* **Work request**
The records below are split into lines. How many of those lines contain the string "became"? Reply with the number only.

Spatial reasoning data:
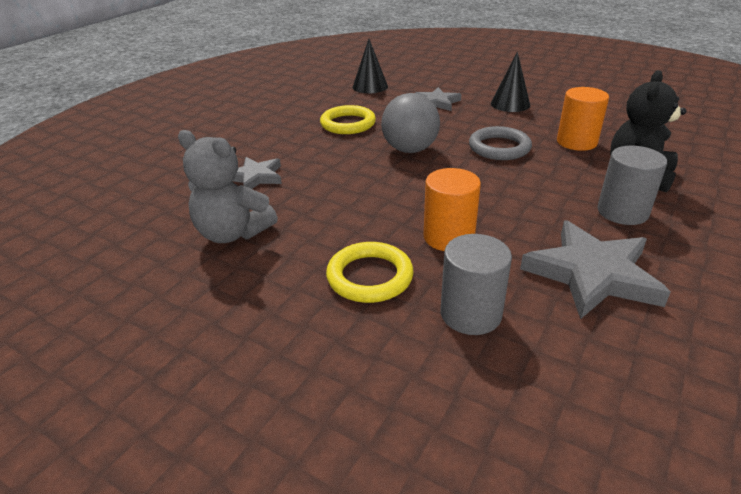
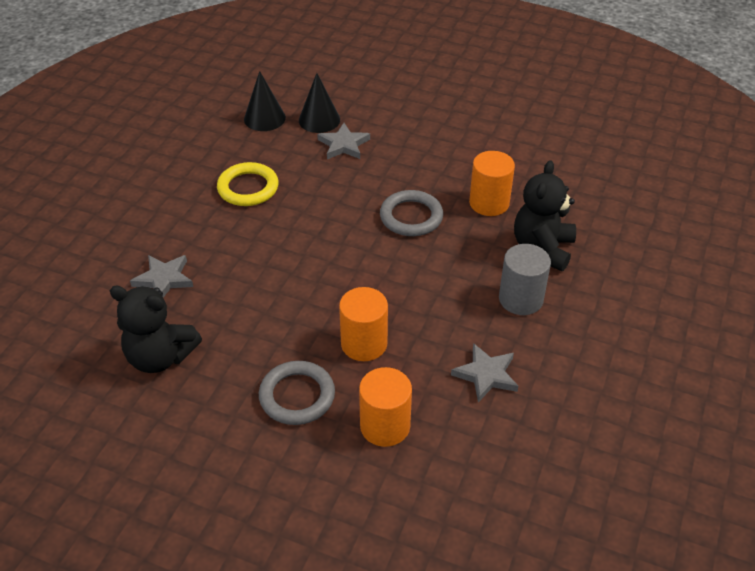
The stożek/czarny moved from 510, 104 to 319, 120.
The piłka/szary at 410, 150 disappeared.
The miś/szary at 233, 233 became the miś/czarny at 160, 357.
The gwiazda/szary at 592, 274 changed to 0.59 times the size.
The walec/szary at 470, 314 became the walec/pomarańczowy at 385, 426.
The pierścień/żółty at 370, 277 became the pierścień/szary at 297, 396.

* **Response below**
3